= Data records =
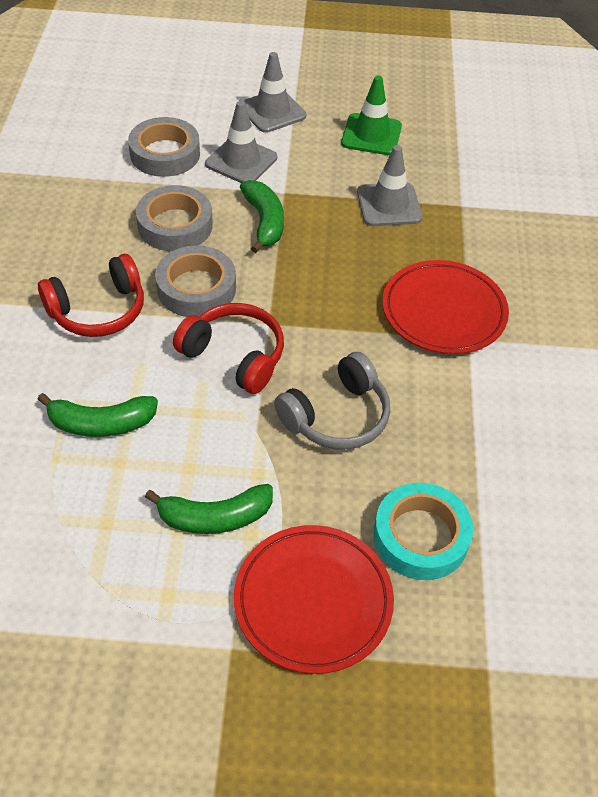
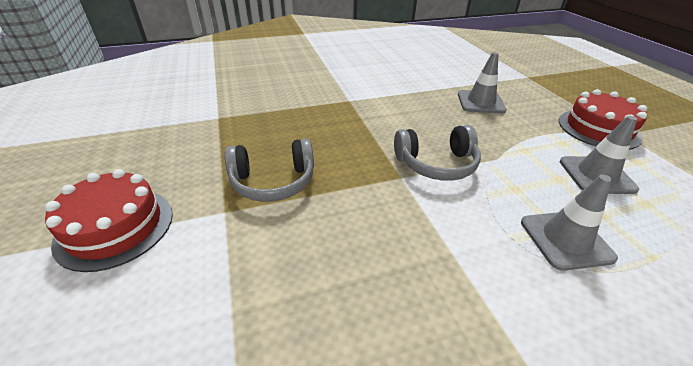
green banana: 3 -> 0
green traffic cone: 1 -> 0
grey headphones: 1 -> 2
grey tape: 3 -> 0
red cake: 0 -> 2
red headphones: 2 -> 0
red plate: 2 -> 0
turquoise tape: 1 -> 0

==

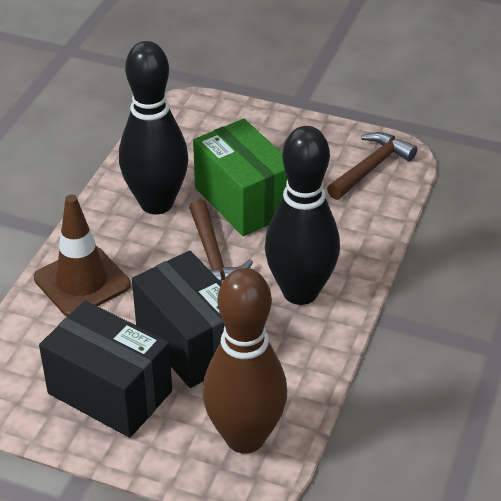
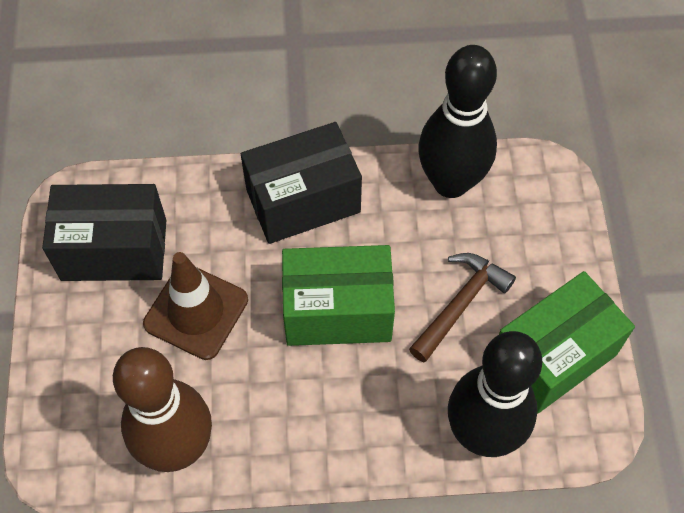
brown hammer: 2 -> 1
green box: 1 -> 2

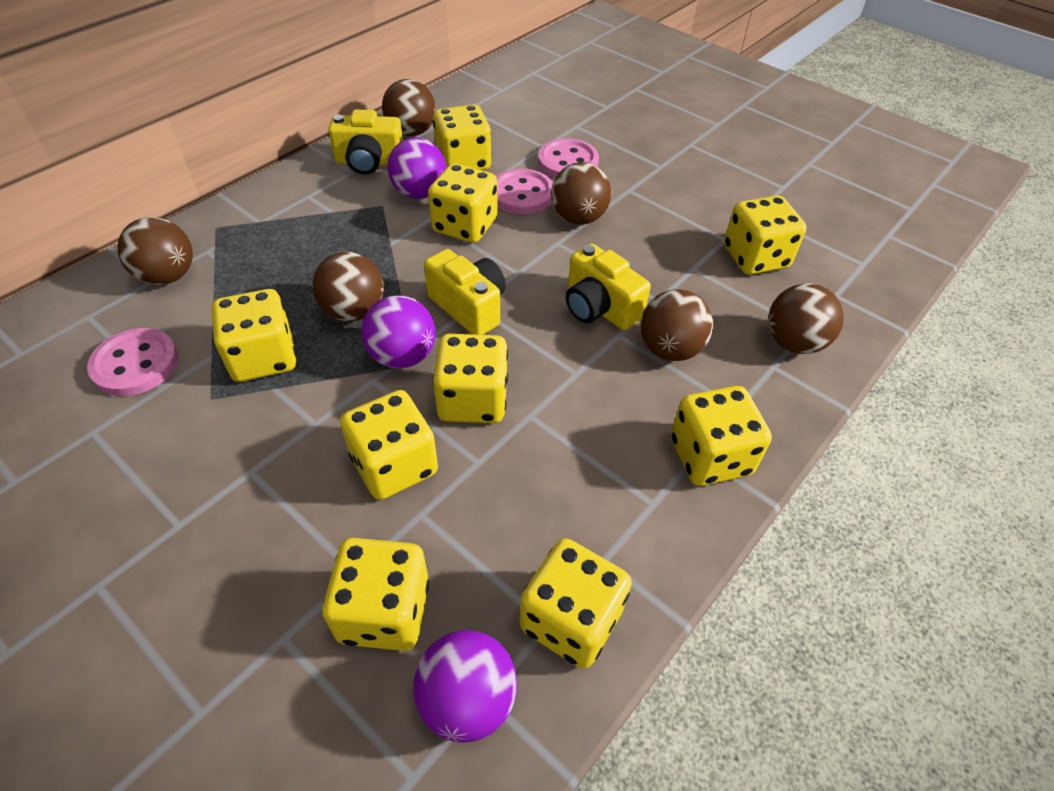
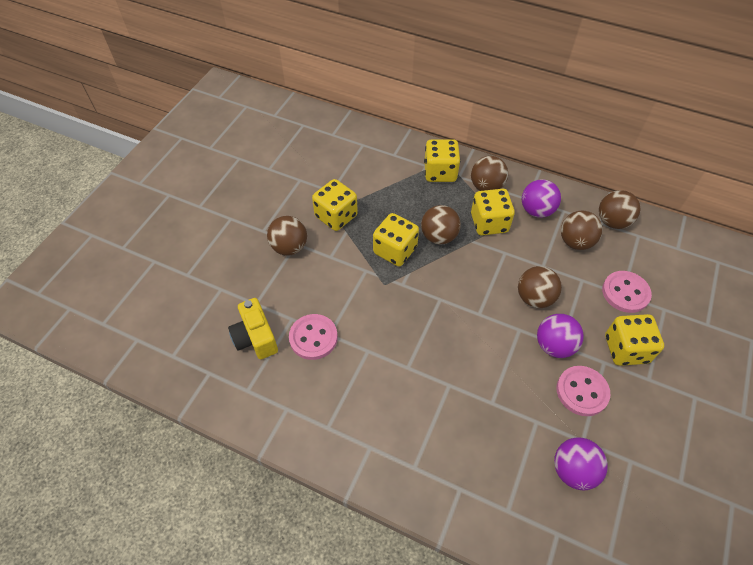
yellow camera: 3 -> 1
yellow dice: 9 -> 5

---

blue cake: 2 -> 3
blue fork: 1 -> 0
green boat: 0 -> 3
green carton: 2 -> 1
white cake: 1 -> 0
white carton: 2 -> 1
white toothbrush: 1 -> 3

= Task requirements =
From the records above, repeat exactly the lines from the one with "blue cake: 2 -> 3" through the one with "white toothbrush: 1 -> 3", both included.

= Written solution =
blue cake: 2 -> 3
blue fork: 1 -> 0
green boat: 0 -> 3
green carton: 2 -> 1
white cake: 1 -> 0
white carton: 2 -> 1
white toothbrush: 1 -> 3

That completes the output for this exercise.